EXERCISE: Only one span of the listing below should come back. It runs from the line with "camera: 65 degrees left, 5 degrees down" through the line with "(628, 608) = (584, 270): yellow", and each of its lines must be reproduced exactly.

PROVIDED MATERIAL:

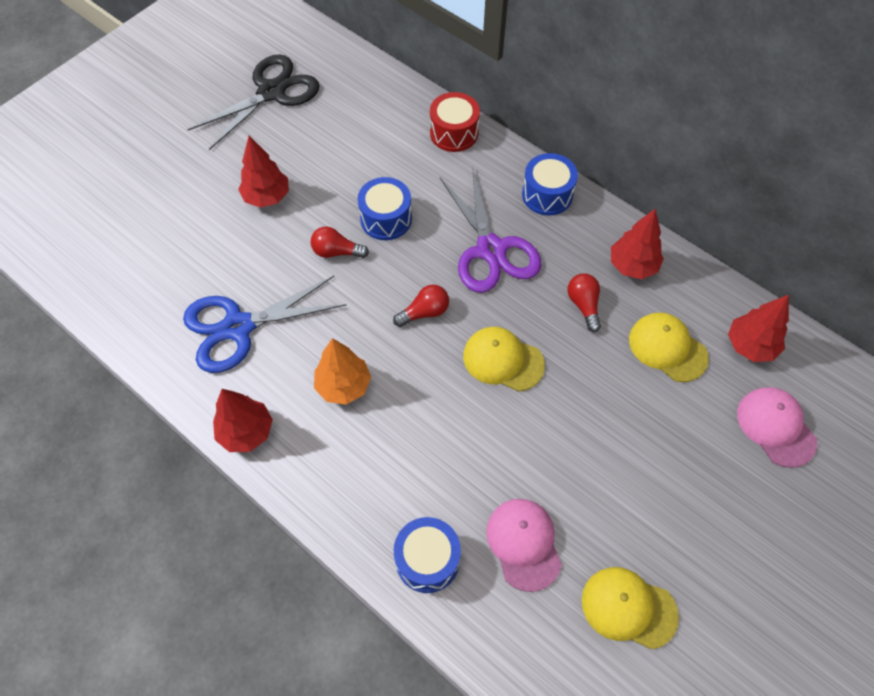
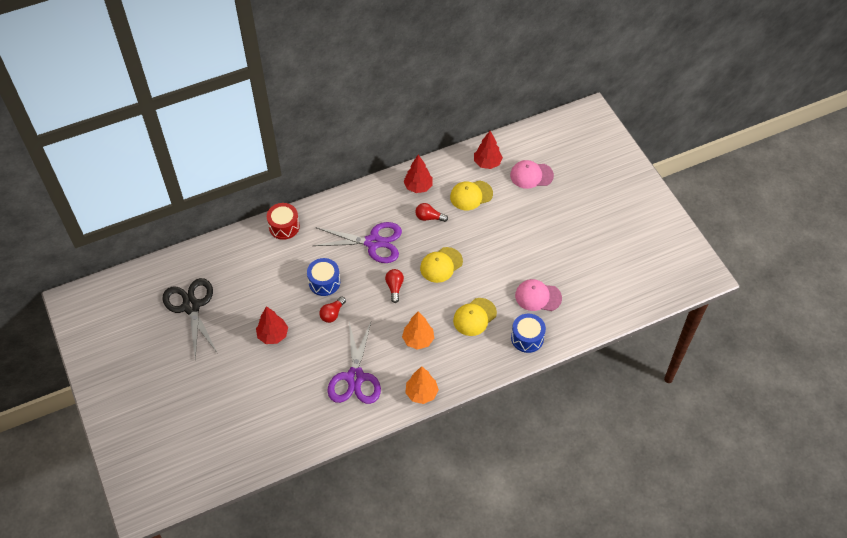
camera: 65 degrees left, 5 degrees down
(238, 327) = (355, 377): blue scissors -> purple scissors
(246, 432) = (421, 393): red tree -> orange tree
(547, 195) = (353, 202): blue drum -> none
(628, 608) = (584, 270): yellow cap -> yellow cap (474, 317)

--

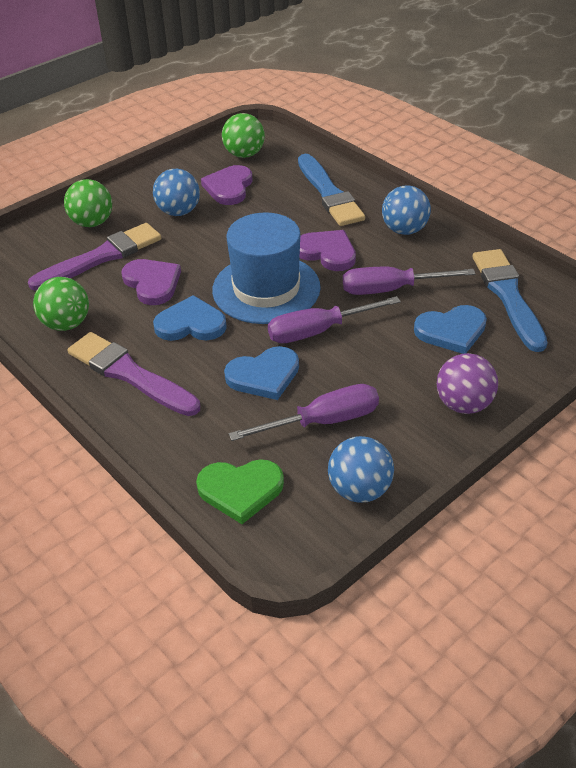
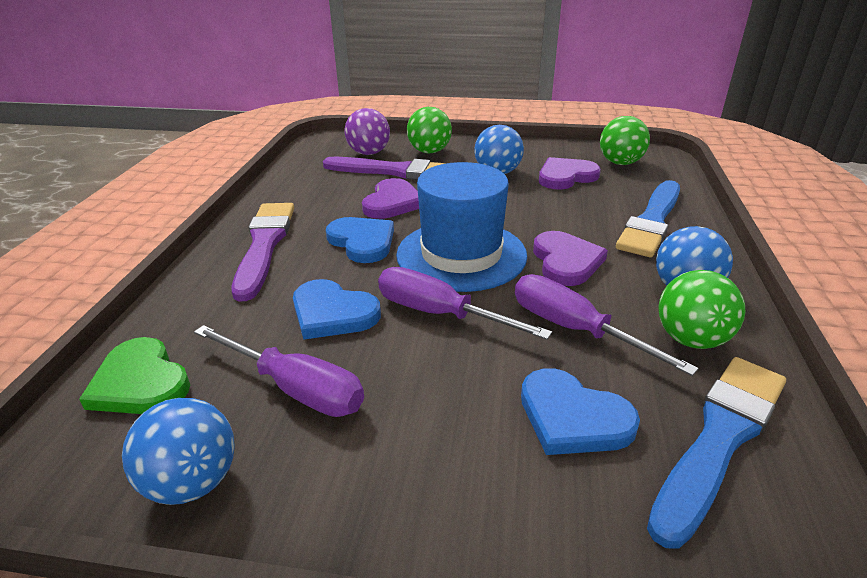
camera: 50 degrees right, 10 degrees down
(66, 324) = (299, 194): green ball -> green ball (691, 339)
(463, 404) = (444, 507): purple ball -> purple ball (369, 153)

---

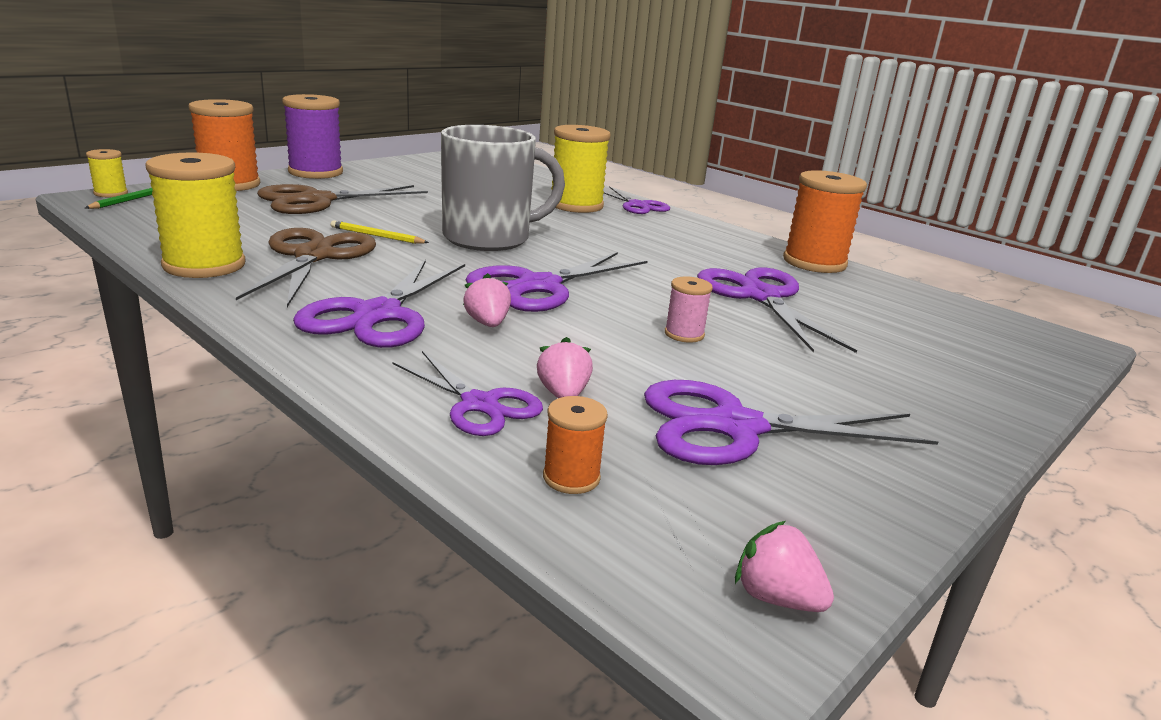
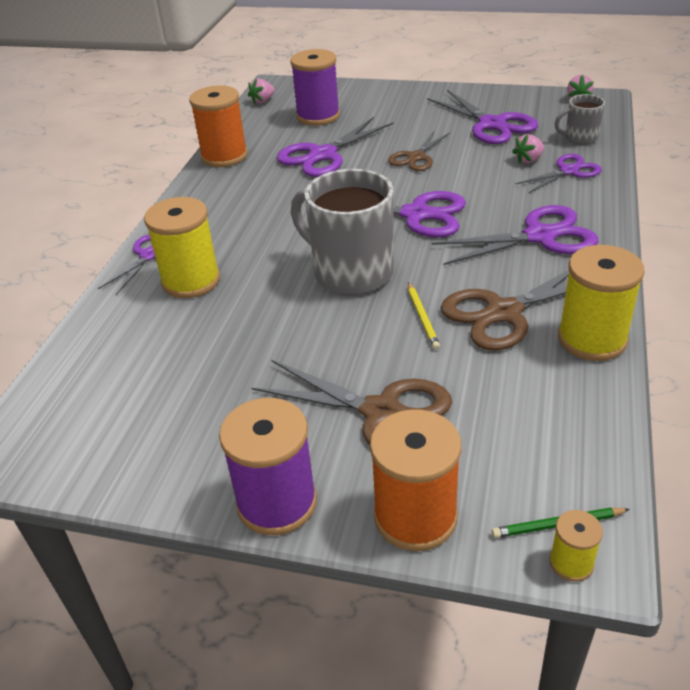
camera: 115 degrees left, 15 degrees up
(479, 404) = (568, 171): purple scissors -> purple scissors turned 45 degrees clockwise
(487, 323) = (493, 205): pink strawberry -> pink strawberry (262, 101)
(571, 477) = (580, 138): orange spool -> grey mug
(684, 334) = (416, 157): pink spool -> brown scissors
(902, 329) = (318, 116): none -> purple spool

OUTPUT BELOW:
camera: 65 degrees left, 5 degrees down
(238, 327) = (355, 377): blue scissors -> purple scissors
(246, 432) = (421, 393): red tree -> orange tree
(547, 195) = (353, 202): blue drum -> none
(628, 608) = (584, 270): yellow cap -> yellow cap (474, 317)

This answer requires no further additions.